Aim of the task.
Repeat word for word the lines starting at the one with "cyan 1x2 brick [266,142,325,170]" and ending at the final line of the material, both ends included; omit pictures.

Segment Open

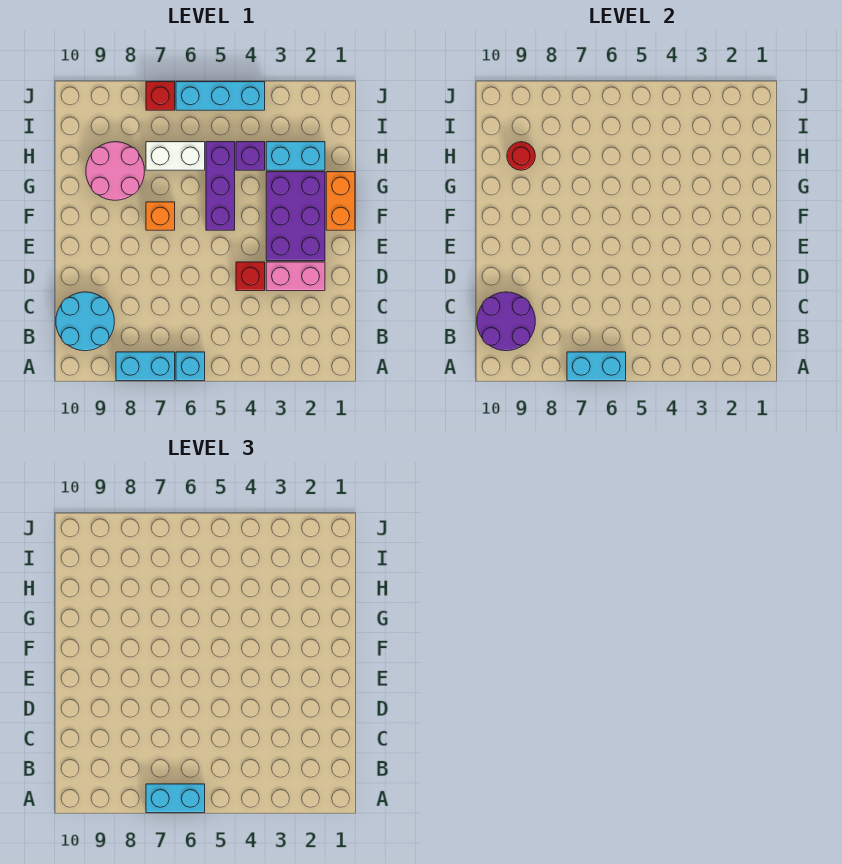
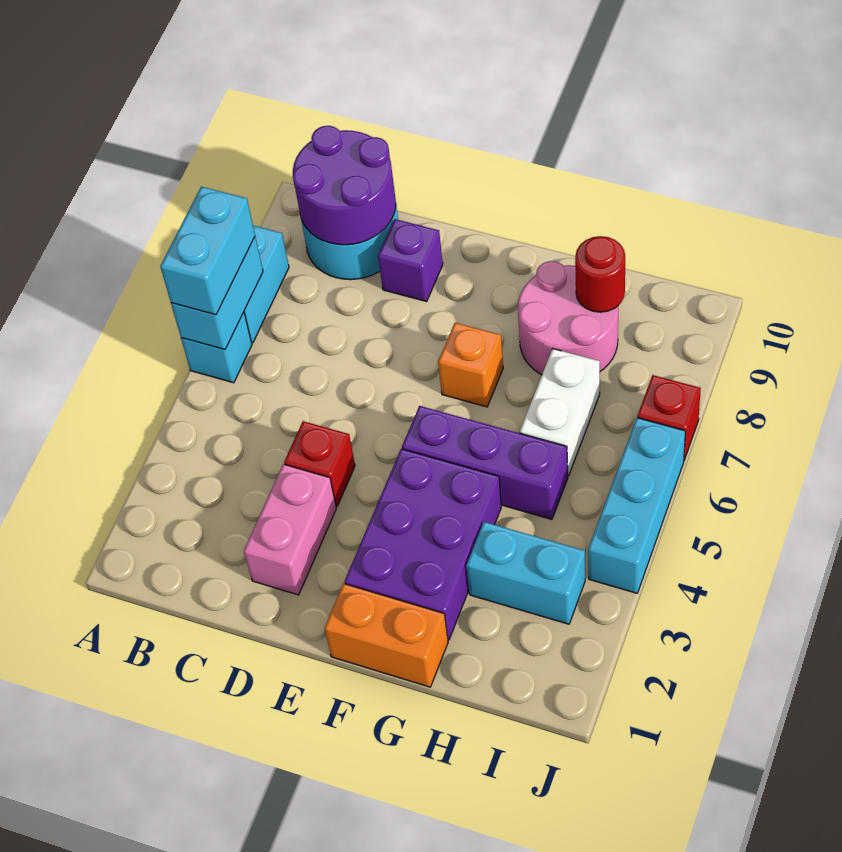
purple 2x3 brick [266,172,325,261] -> purple 2x3 brick turned to [345,449,501,640]
cyan 1x2 brick [266,142,325,170] -> cyan 1x2 brick turned to [466,522,585,624]
purple 1x1 brick [236,142,265,170] -> purple 1x1 brick moved to [378,219,443,301]

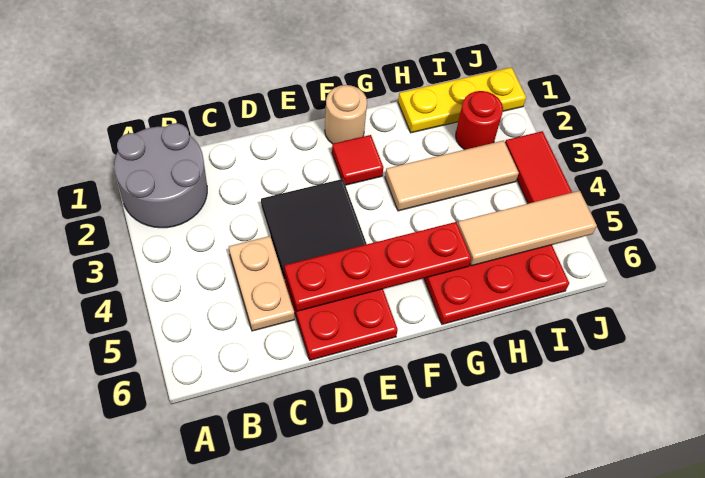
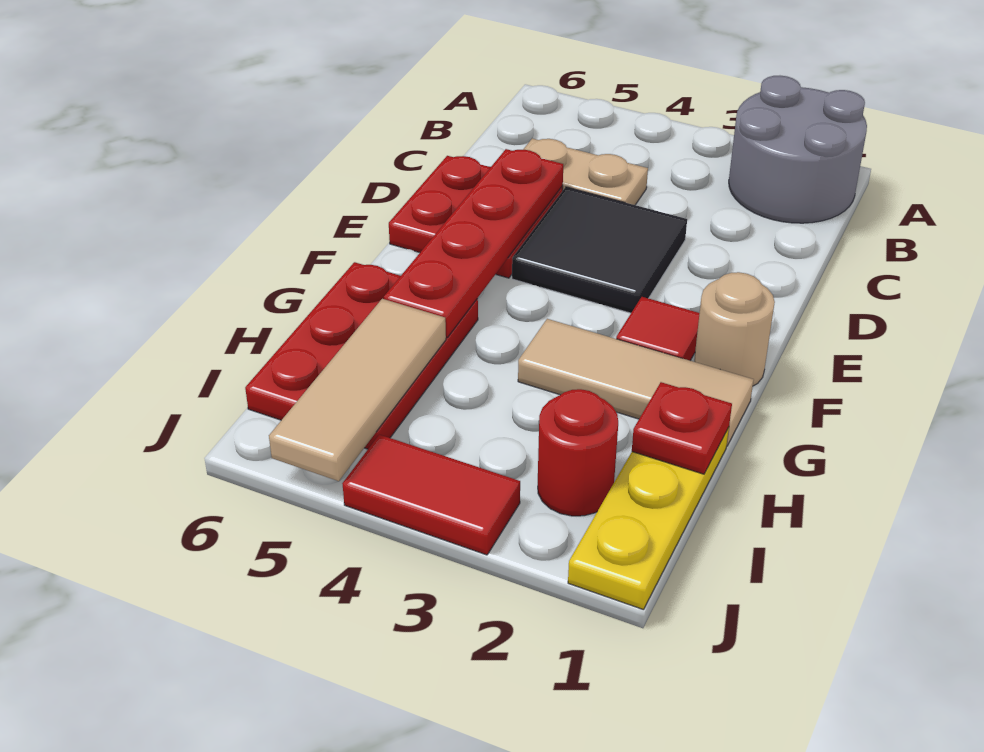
tan 1x3 tile [385,141,519,211] -> tan 1x3 tile turned to [518,319,754,446]
none -> red 1x1 plate [632,382,732,474]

Segment Closed

Result of this exercise.
cyan 1x2 brick [266,142,325,170] -> cyan 1x2 brick turned to [466,522,585,624]
purple 1x1 brick [236,142,265,170] -> purple 1x1 brick moved to [378,219,443,301]

tan 1x3 tile [385,141,519,211] -> tan 1x3 tile turned to [518,319,754,446]
none -> red 1x1 plate [632,382,732,474]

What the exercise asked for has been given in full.